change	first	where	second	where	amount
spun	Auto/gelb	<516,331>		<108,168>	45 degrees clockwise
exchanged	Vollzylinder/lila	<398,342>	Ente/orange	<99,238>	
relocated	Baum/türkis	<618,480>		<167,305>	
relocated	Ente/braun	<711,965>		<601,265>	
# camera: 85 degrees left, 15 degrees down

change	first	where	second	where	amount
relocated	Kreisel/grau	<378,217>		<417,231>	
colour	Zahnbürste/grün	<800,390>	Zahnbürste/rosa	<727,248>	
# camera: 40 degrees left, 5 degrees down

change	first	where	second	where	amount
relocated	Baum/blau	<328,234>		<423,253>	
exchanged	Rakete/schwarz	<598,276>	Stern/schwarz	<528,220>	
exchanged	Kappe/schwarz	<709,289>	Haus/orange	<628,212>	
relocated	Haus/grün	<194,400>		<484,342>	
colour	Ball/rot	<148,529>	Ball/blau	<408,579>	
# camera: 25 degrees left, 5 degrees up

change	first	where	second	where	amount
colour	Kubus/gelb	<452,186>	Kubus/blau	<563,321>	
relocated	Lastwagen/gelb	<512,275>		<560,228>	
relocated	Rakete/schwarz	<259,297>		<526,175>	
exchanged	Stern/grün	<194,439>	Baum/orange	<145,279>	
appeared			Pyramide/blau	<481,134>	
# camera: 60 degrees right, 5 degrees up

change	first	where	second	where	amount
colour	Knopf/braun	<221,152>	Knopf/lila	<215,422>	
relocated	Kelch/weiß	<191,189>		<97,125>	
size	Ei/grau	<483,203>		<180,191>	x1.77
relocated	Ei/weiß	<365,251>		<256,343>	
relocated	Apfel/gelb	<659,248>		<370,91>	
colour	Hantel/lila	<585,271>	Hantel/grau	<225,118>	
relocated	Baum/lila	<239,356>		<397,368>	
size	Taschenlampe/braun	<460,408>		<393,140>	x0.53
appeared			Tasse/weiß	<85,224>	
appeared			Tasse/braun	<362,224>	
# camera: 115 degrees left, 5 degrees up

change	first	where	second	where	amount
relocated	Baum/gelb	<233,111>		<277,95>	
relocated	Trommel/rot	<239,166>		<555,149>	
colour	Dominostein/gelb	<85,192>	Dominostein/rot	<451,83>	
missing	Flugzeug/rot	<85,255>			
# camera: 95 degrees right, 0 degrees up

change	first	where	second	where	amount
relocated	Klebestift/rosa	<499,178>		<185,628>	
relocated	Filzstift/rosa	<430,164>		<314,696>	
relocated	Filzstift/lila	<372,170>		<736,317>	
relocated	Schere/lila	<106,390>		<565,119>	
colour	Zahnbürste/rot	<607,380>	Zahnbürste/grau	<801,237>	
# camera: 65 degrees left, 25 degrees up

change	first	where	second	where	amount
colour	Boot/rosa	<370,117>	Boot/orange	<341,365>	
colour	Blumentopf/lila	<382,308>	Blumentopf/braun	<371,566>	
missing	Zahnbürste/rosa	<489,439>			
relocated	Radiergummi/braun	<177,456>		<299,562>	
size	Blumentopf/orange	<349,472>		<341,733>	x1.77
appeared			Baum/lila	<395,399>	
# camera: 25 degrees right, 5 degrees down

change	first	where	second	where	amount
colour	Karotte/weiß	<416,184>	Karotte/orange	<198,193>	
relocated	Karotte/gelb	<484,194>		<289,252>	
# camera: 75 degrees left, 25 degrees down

• _Task_: Exact transcription of the listing is needed, with no line left out.

• _Expected answer_:
change	first	where	second	where	amount
spun	Auto/gelb	<516,331>		<108,168>	45 degrees clockwise
exchanged	Vollzylinder/lila	<398,342>	Ente/orange	<99,238>	
relocated	Baum/türkis	<618,480>		<167,305>	
relocated	Ente/braun	<711,965>		<601,265>	
# camera: 85 degrees left, 15 degrees down

change	first	where	second	where	amount
relocated	Kreisel/grau	<378,217>		<417,231>	
colour	Zahnbürste/grün	<800,390>	Zahnbürste/rosa	<727,248>	
# camera: 40 degrees left, 5 degrees down

change	first	where	second	where	amount
relocated	Baum/blau	<328,234>		<423,253>	
exchanged	Rakete/schwarz	<598,276>	Stern/schwarz	<528,220>	
exchanged	Kappe/schwarz	<709,289>	Haus/orange	<628,212>	
relocated	Haus/grün	<194,400>		<484,342>	
colour	Ball/rot	<148,529>	Ball/blau	<408,579>	
# camera: 25 degrees left, 5 degrees up

change	first	where	second	where	amount
colour	Kubus/gelb	<452,186>	Kubus/blau	<563,321>	
relocated	Lastwagen/gelb	<512,275>		<560,228>	
relocated	Rakete/schwarz	<259,297>		<526,175>	
exchanged	Stern/grün	<194,439>	Baum/orange	<145,279>	
appeared			Pyramide/blau	<481,134>	
# camera: 60 degrees right, 5 degrees up

change	first	where	second	where	amount
colour	Knopf/braun	<221,152>	Knopf/lila	<215,422>	
relocated	Kelch/weiß	<191,189>		<97,125>	
size	Ei/grau	<483,203>		<180,191>	x1.77
relocated	Ei/weiß	<365,251>		<256,343>	
relocated	Apfel/gelb	<659,248>		<370,91>	
colour	Hantel/lila	<585,271>	Hantel/grau	<225,118>	
relocated	Baum/lila	<239,356>		<397,368>	
size	Taschenlampe/braun	<460,408>		<393,140>	x0.53
appeared			Tasse/weiß	<85,224>	
appeared			Tasse/braun	<362,224>	
# camera: 115 degrees left, 5 degrees up

change	first	where	second	where	amount
relocated	Baum/gelb	<233,111>		<277,95>	
relocated	Trommel/rot	<239,166>		<555,149>	
colour	Dominostein/gelb	<85,192>	Dominostein/rot	<451,83>	
missing	Flugzeug/rot	<85,255>			
# camera: 95 degrees right, 0 degrees up

change	first	where	second	where	amount
relocated	Klebestift/rosa	<499,178>		<185,628>	
relocated	Filzstift/rosa	<430,164>		<314,696>	
relocated	Filzstift/lila	<372,170>		<736,317>	
relocated	Schere/lila	<106,390>		<565,119>	
colour	Zahnbürste/rot	<607,380>	Zahnbürste/grau	<801,237>	
# camera: 65 degrees left, 25 degrees up

change	first	where	second	where	amount
colour	Boot/rosa	<370,117>	Boot/orange	<341,365>	
colour	Blumentopf/lila	<382,308>	Blumentopf/braun	<371,566>	
missing	Zahnbürste/rosa	<489,439>			
relocated	Radiergummi/braun	<177,456>		<299,562>	
size	Blumentopf/orange	<349,472>		<341,733>	x1.77
appeared			Baum/lila	<395,399>	
# camera: 25 degrees right, 5 degrees down

change	first	where	second	where	amount
colour	Karotte/weiß	<416,184>	Karotte/orange	<198,193>	
relocated	Karotte/gelb	<484,194>		<289,252>	
# camera: 75 degrees left, 25 degrees down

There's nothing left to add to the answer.